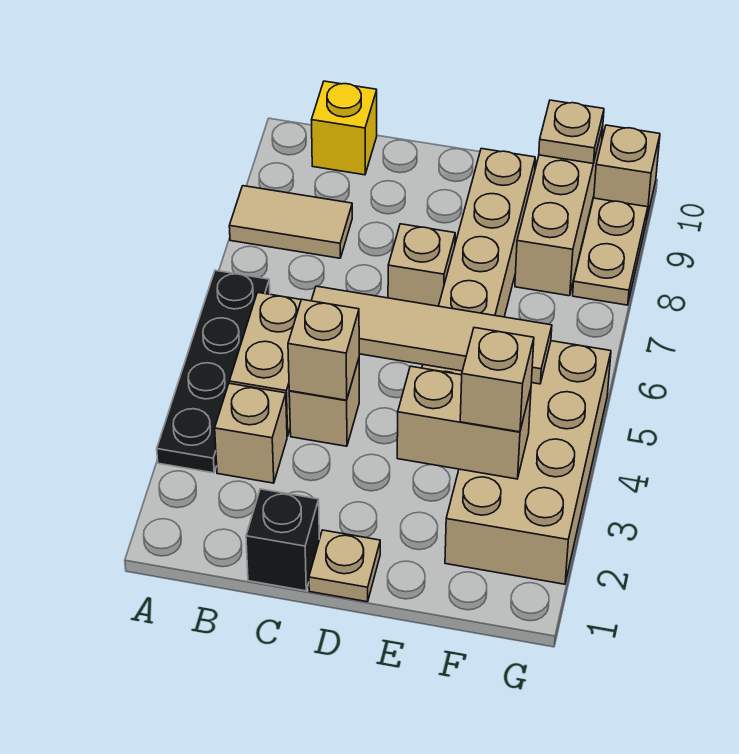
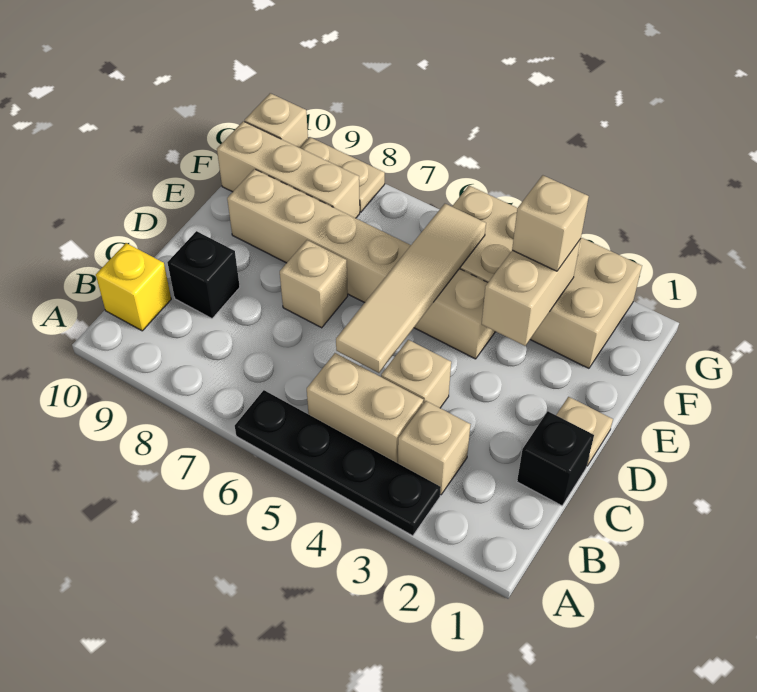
tan tile A8:B8 level 1 -> none
tan brick C4 level 2 -> none
none -> black brick C9 level 1
tan plate F10 level 2 -> none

Work to complete
Your task is to repeat the listing exactly while omitting its pictures.

Response for this exercise
tan tile A8:B8 level 1 -> none
tan brick C4 level 2 -> none
none -> black brick C9 level 1
tan plate F10 level 2 -> none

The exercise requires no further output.